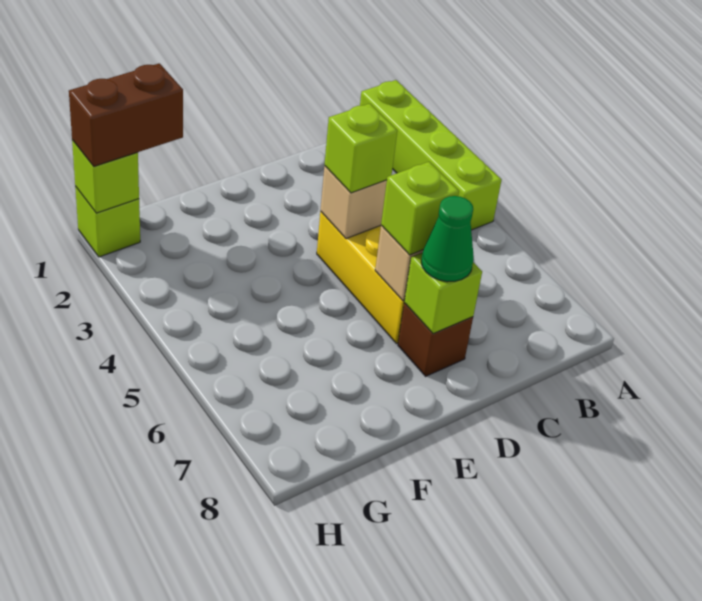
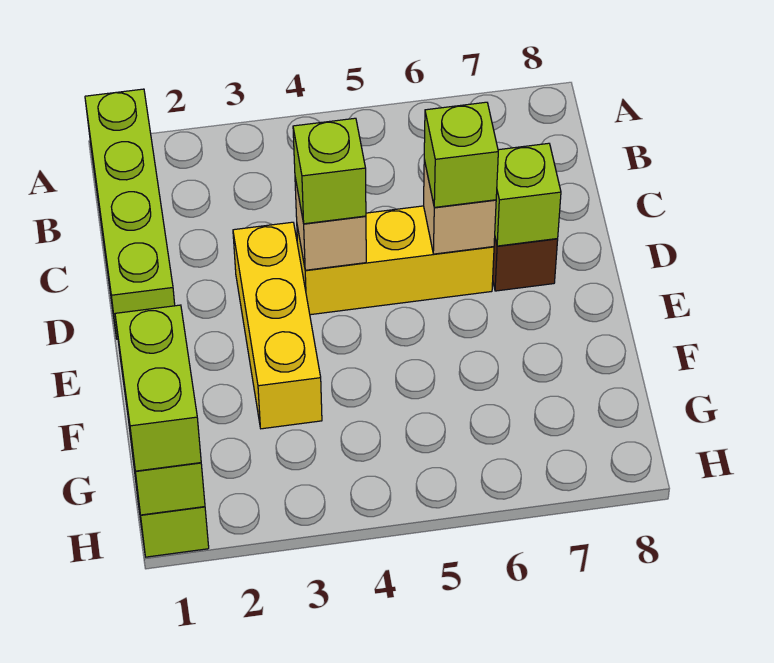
lime brick A1:A4 level 1 -> lime brick A1:D1 level 1
none -> yellow brick D3:F3 level 1
green cone D7 level 3 -> none
brown brick G1:H1 level 3 -> lime brick G1:H1 level 3

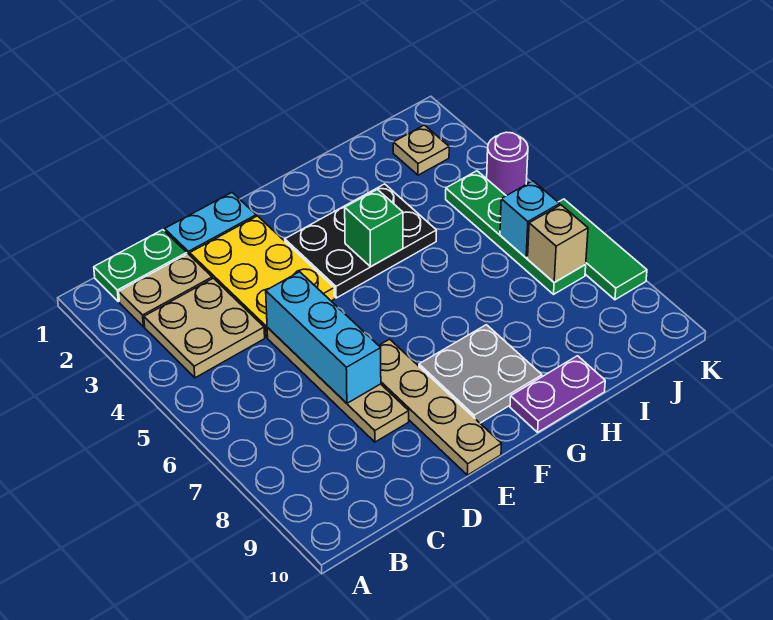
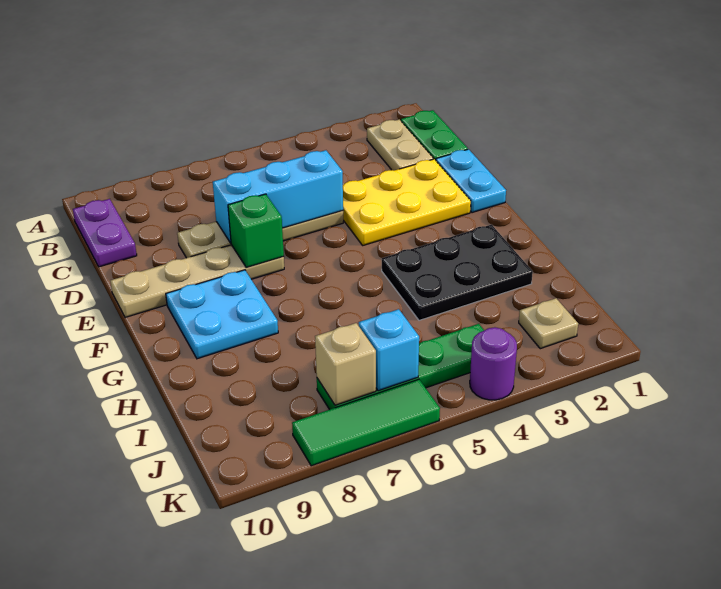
tan plate B3:C4 level 1 -> none
black plate F3:H4 level 1 -> black plate G2:H4 level 1
grey plate F8:G9 level 1 -> cyan plate F8:G9 level 1
green brick G4 level 2 -> green brick E7 level 2
purple plate G10:H10 level 1 -> purple plate B10:C10 level 1

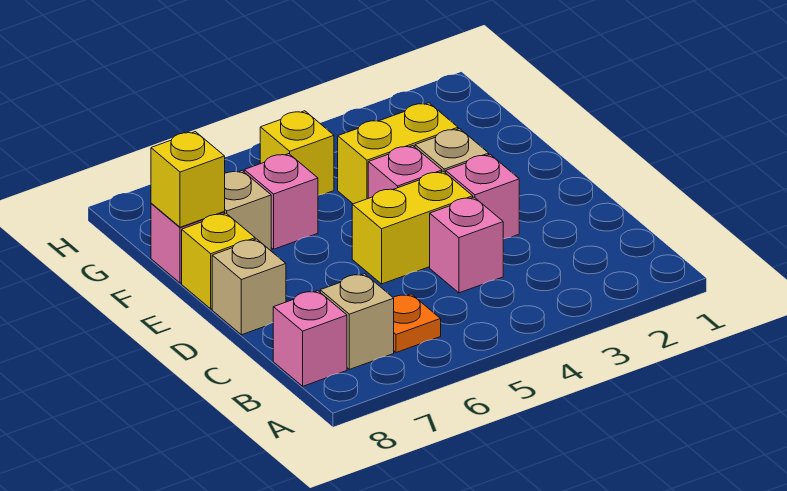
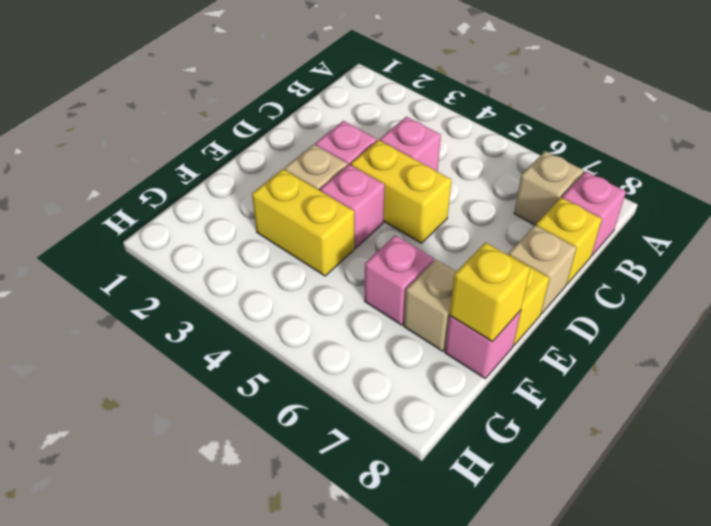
orange plate B6 level 1 -> none
yellow brick G5 level 1 -> yellow brick C8 level 1

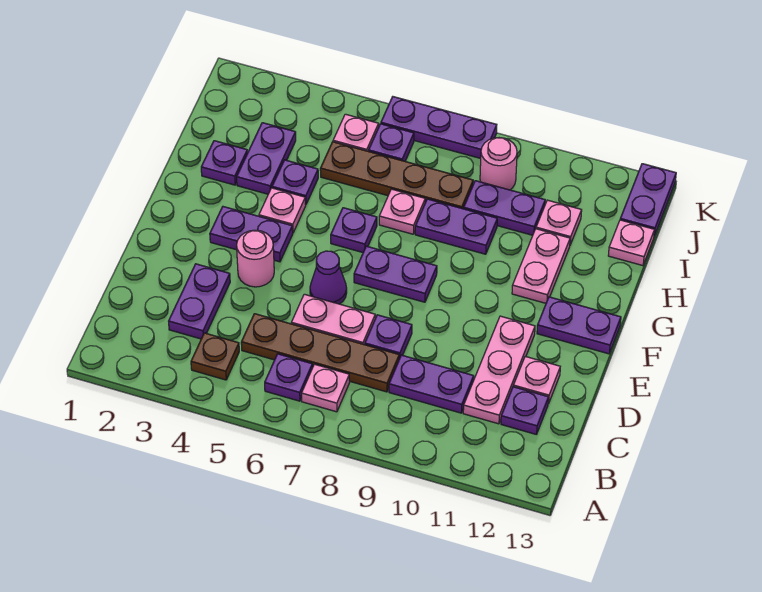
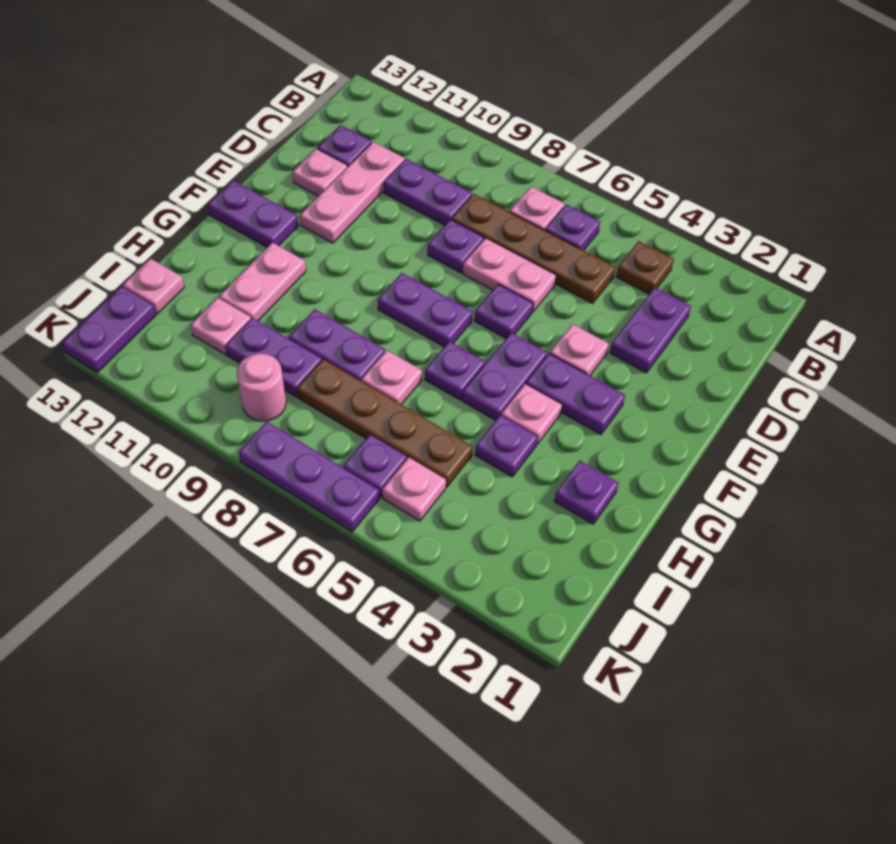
pink round brick E4 level 1 -> pink plate E4 level 1
purple cone E6 level 1 -> purple plate E6 level 1
purple plate H3:I3 level 1 -> purple plate F5:G5 level 1

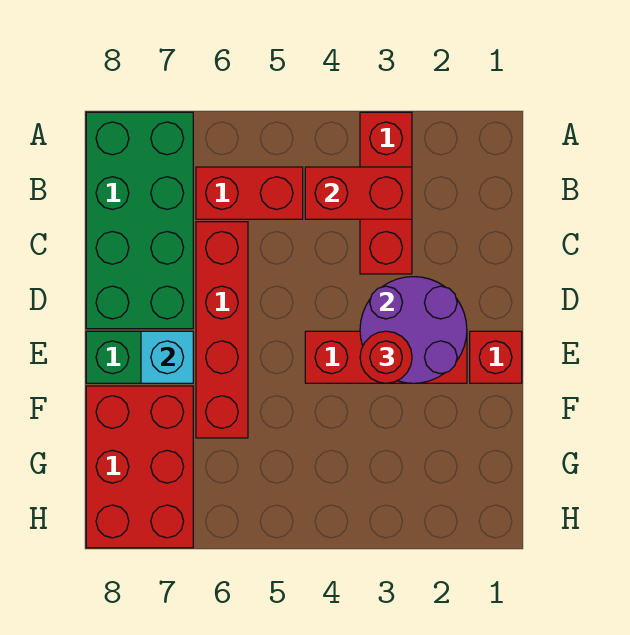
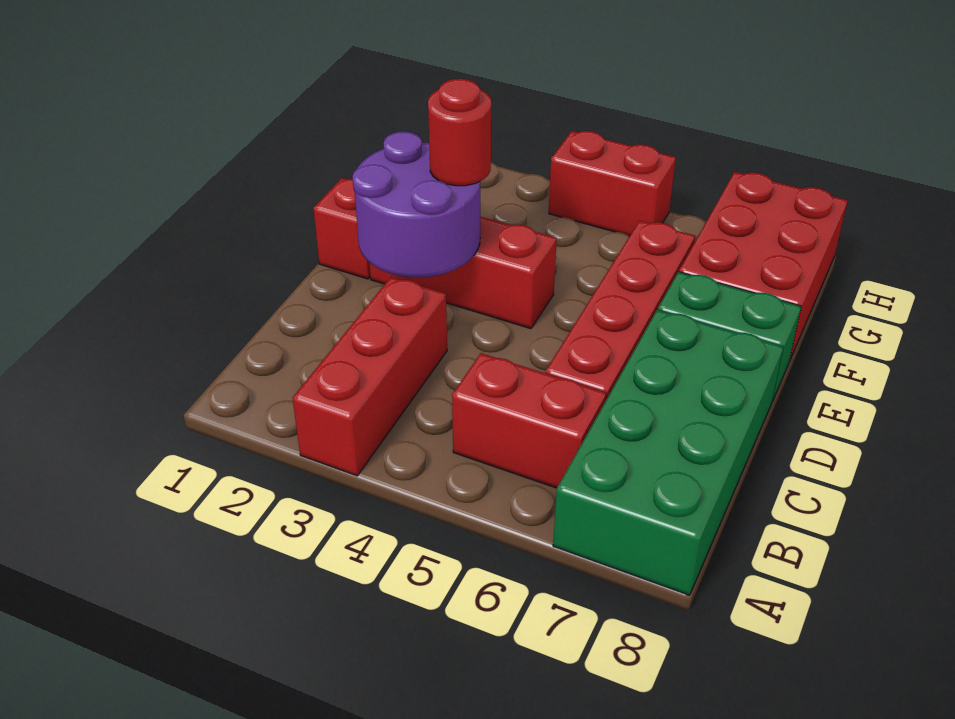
red brick B3:B4 level 2 -> red brick H4:H5 level 1
cyan brick E7 level 2 -> none

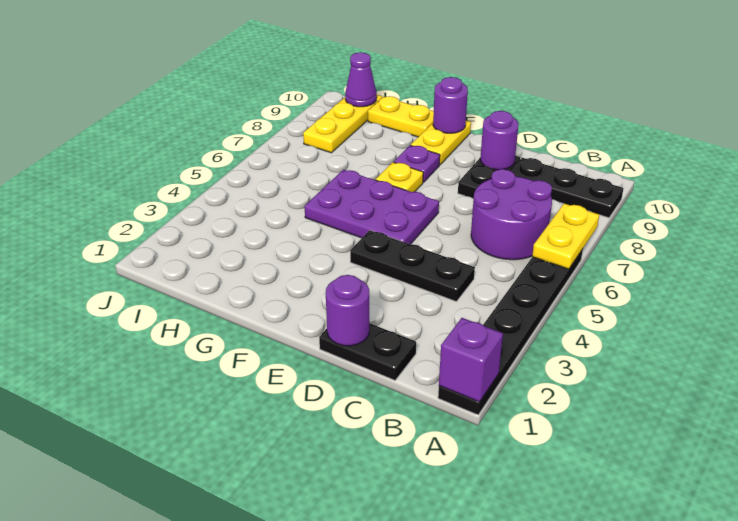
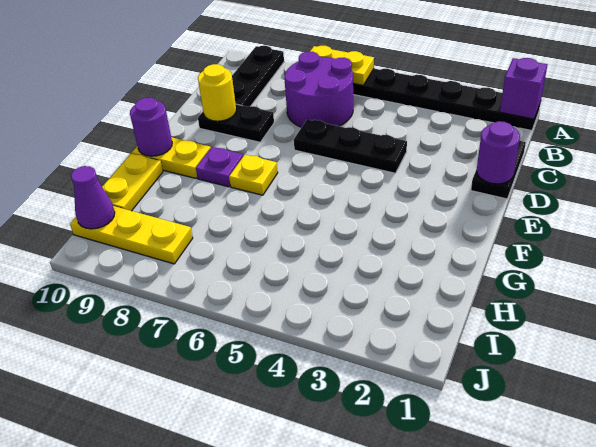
black plate C4:E4 level 1 -> black plate D4:D6 level 1
purple round brick D9 level 2 -> yellow round brick D9 level 2
purple plate E5:G6 level 1 -> none

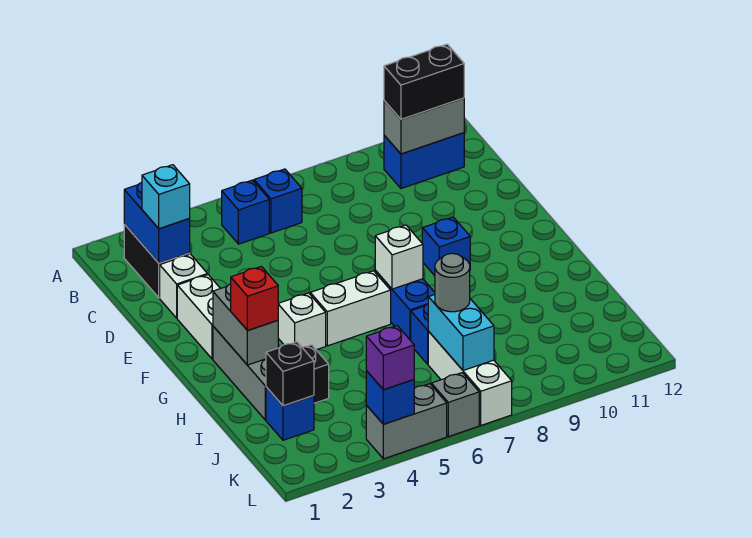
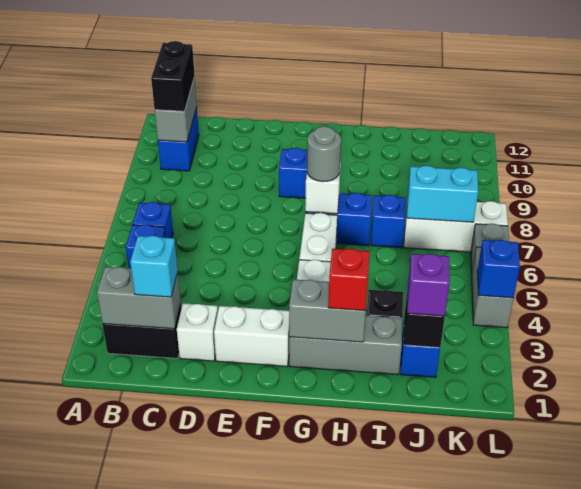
blue brick B2:C2 level 2 -> grey brick B2:C2 level 2
grey round brick J7 level 3 -> grey round brick G7 level 3
purple brick L4 level 3 -> purple brick J2 level 3

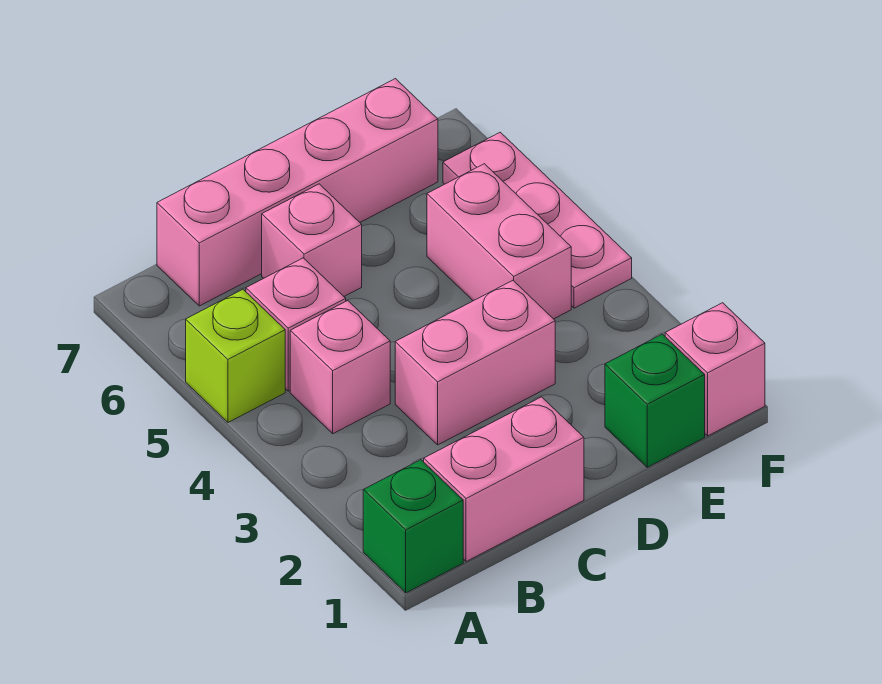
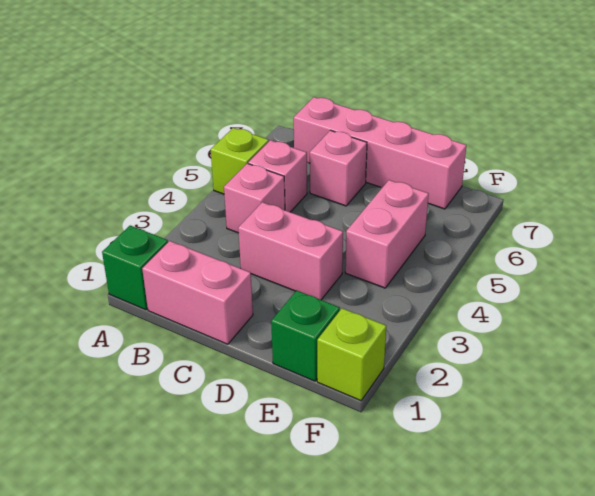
pink brick F1 level 1 -> lime brick F1 level 1
pink plate F4:F6 level 1 -> none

■ ■ ■ ■

— PROBLEM TO WORK ON —
Using the data above, copy exactly the lines from the one containing "yellow brick G5" to the one containing "red brick B3:B4", inclusive. Exclude the pictures.

— TASK OUTPUT —
yellow brick G5 level 1 -> yellow brick C8 level 1

pink round brick E4 level 1 -> pink plate E4 level 1
purple cone E6 level 1 -> purple plate E6 level 1
purple plate H3:I3 level 1 -> purple plate F5:G5 level 1

red brick B3:B4 level 2 -> red brick H4:H5 level 1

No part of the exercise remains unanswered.